====== RECORDS SUPPLIED

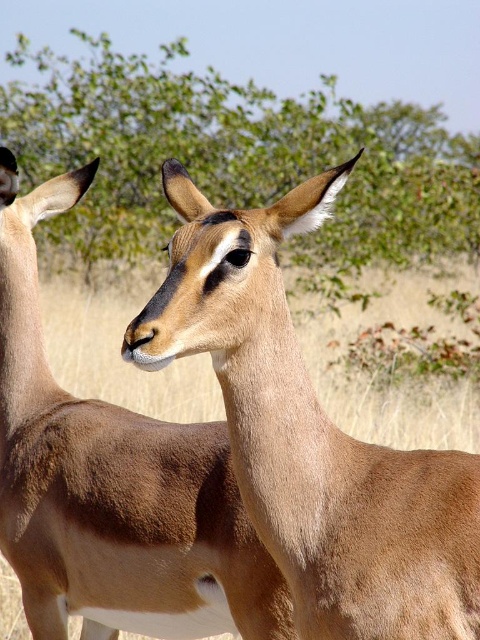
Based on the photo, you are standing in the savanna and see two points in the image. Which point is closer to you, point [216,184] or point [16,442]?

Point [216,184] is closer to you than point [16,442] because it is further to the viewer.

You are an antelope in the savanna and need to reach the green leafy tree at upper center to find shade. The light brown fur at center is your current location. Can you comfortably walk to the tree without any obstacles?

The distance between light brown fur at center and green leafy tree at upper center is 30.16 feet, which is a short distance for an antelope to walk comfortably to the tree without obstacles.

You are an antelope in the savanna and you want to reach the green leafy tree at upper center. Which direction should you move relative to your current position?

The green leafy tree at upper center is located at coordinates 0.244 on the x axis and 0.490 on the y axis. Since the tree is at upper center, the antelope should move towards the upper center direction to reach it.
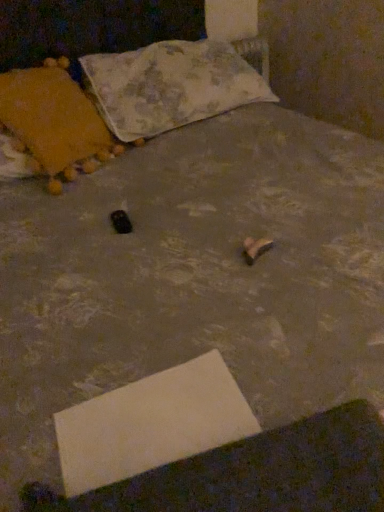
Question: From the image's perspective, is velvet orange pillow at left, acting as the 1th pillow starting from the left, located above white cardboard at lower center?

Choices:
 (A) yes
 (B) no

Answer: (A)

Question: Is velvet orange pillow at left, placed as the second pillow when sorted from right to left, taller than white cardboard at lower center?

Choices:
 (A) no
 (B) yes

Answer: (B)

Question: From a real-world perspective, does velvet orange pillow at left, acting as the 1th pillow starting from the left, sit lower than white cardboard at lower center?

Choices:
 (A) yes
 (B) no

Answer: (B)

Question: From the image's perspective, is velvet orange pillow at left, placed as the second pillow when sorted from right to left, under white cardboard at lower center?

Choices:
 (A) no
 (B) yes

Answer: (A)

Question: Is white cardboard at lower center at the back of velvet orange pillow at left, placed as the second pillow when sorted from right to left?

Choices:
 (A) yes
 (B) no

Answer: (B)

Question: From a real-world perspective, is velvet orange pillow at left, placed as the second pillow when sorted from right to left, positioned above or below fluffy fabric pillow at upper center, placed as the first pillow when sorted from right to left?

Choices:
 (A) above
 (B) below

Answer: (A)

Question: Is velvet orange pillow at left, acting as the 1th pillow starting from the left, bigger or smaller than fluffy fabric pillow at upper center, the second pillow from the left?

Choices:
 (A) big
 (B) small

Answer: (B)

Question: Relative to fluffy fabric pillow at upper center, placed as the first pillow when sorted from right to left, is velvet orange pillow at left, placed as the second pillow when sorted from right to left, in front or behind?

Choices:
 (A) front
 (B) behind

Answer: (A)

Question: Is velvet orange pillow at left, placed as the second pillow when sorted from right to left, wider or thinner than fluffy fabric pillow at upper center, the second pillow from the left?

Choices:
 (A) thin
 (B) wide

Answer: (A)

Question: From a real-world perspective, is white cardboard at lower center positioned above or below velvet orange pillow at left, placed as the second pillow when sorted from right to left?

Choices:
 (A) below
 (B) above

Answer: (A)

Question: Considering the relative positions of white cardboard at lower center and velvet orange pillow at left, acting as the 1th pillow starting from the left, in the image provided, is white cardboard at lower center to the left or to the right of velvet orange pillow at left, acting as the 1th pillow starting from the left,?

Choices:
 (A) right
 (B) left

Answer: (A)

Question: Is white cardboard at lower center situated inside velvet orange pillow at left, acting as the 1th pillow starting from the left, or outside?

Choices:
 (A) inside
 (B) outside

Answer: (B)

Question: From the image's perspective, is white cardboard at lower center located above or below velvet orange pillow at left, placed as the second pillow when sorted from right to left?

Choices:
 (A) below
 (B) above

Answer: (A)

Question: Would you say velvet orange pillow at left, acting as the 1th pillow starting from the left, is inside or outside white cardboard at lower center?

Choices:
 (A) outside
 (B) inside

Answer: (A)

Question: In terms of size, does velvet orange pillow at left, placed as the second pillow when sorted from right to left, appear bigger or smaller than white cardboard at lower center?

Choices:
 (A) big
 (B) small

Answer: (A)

============
====== RECORDS SUPPLIED

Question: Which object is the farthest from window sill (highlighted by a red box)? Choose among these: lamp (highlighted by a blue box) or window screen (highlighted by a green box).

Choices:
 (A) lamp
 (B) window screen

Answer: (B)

============

* [STATED GOAL]: Copy the data above word for word, starting at the line that contains "Based on the" and ending at the line that contains "You are an antelope in the savanna and need".

* [FINISHED ANSWER]:
Based on the photo, you are standing in the savanna and see two points in the image. Which point is closer to you, point [216,184] or point [16,442]?

Point [216,184] is closer to you than point [16,442] because it is further to the viewer.

You are an antelope in the savanna and need to reach the green leafy tree at upper center to find shade. The light brown fur at center is your current location. Can you comfortably walk to the tree without any obstacles?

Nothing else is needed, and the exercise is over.